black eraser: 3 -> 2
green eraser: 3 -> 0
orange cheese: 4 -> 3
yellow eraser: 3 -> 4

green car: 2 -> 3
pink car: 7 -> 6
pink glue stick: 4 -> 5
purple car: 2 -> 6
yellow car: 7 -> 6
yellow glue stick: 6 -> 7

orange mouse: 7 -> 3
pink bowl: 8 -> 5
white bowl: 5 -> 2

# # # # #

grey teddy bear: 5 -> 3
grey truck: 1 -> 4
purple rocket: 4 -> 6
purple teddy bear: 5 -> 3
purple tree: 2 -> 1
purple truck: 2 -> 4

# # # # #

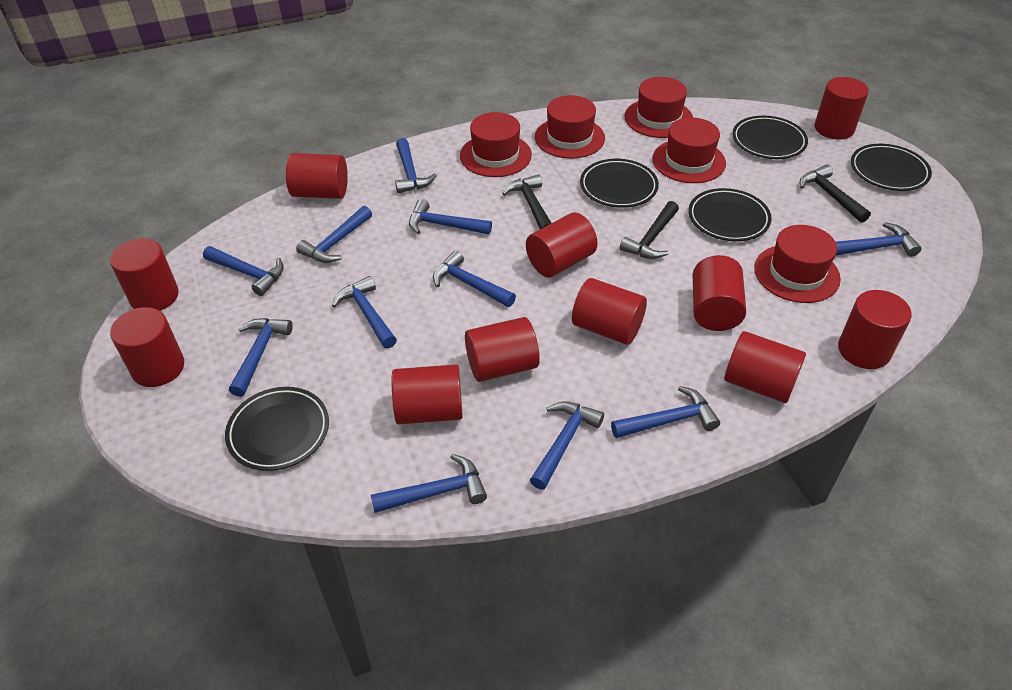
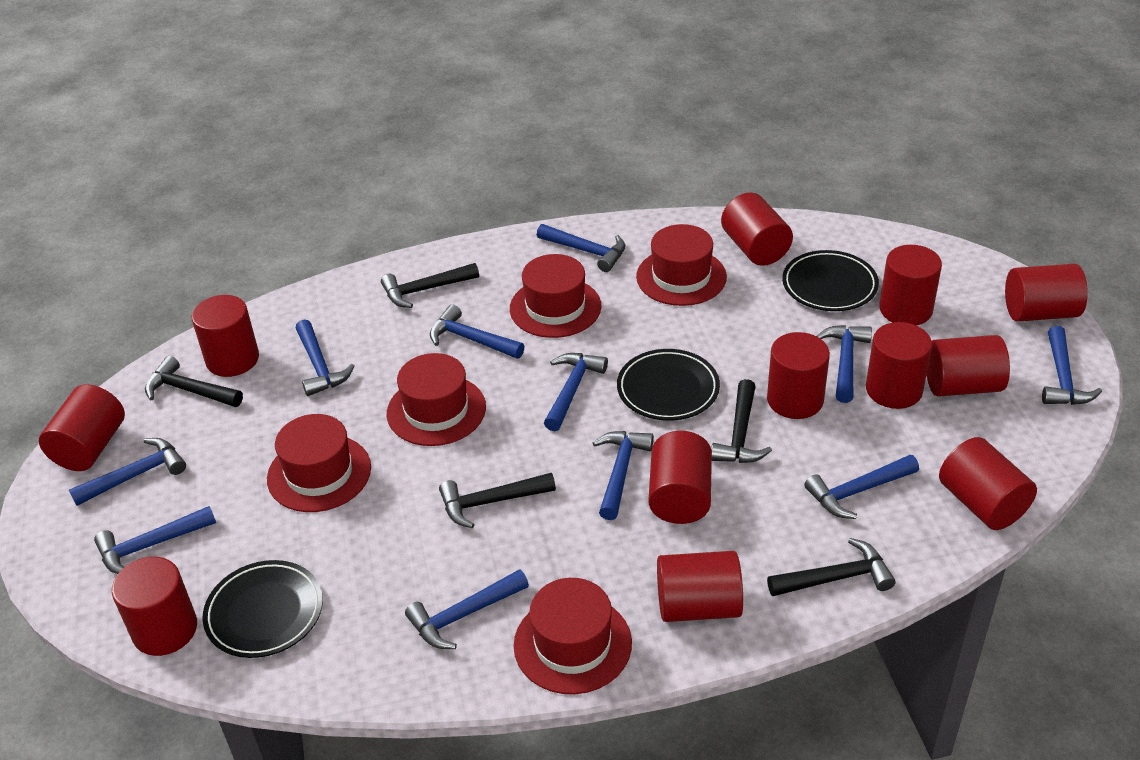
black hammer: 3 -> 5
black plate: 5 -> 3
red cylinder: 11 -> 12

# # # # #

• [Exercise goal]:
What do the lines above say from the one containing "black eraser: 3 -> 2" down to the one containing "white bowl: 5 -> 2"? Return them exactly, both end lines included, and only them.

• [Expected answer]:
black eraser: 3 -> 2
green eraser: 3 -> 0
orange cheese: 4 -> 3
yellow eraser: 3 -> 4

green car: 2 -> 3
pink car: 7 -> 6
pink glue stick: 4 -> 5
purple car: 2 -> 6
yellow car: 7 -> 6
yellow glue stick: 6 -> 7

orange mouse: 7 -> 3
pink bowl: 8 -> 5
white bowl: 5 -> 2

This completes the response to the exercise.